= ACTIVITY =
Look for "YELLOW" in the material below and show each line that contains it.
DATA BELOW section start
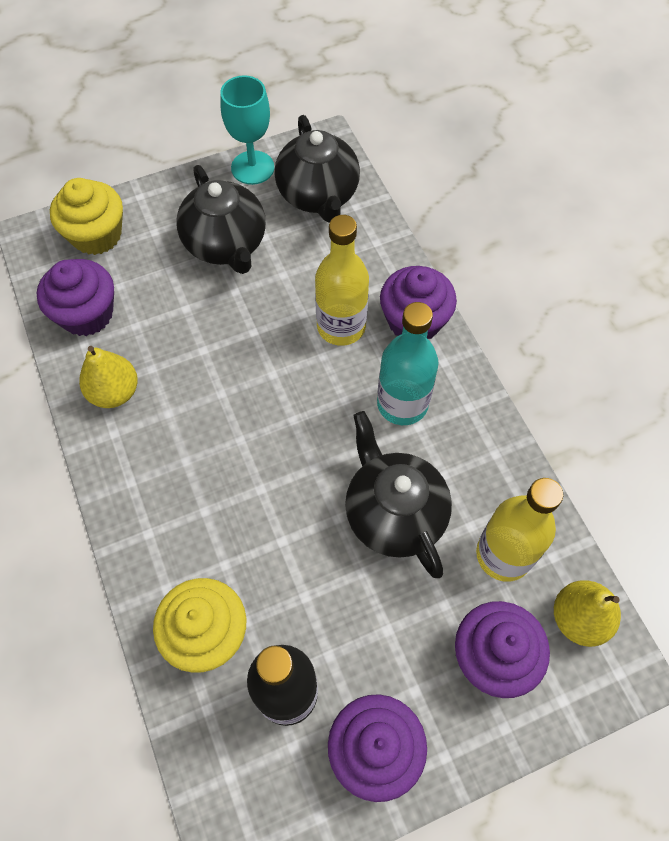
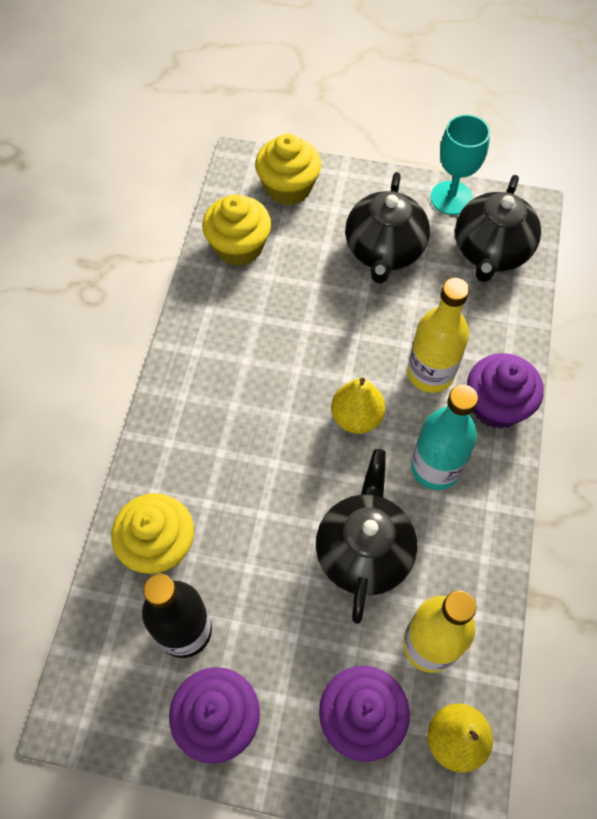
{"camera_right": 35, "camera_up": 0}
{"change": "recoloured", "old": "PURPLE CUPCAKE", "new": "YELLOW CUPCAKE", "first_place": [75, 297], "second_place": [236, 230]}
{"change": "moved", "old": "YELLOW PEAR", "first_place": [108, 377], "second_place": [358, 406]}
DATA BELOW section end
= ANSWER TO THIS TASK =
{"change": "recoloured", "old": "PURPLE CUPCAKE", "new": "YELLOW CUPCAKE", "first_place": [75, 297], "second_place": [236, 230]}
{"change": "moved", "old": "YELLOW PEAR", "first_place": [108, 377], "second_place": [358, 406]}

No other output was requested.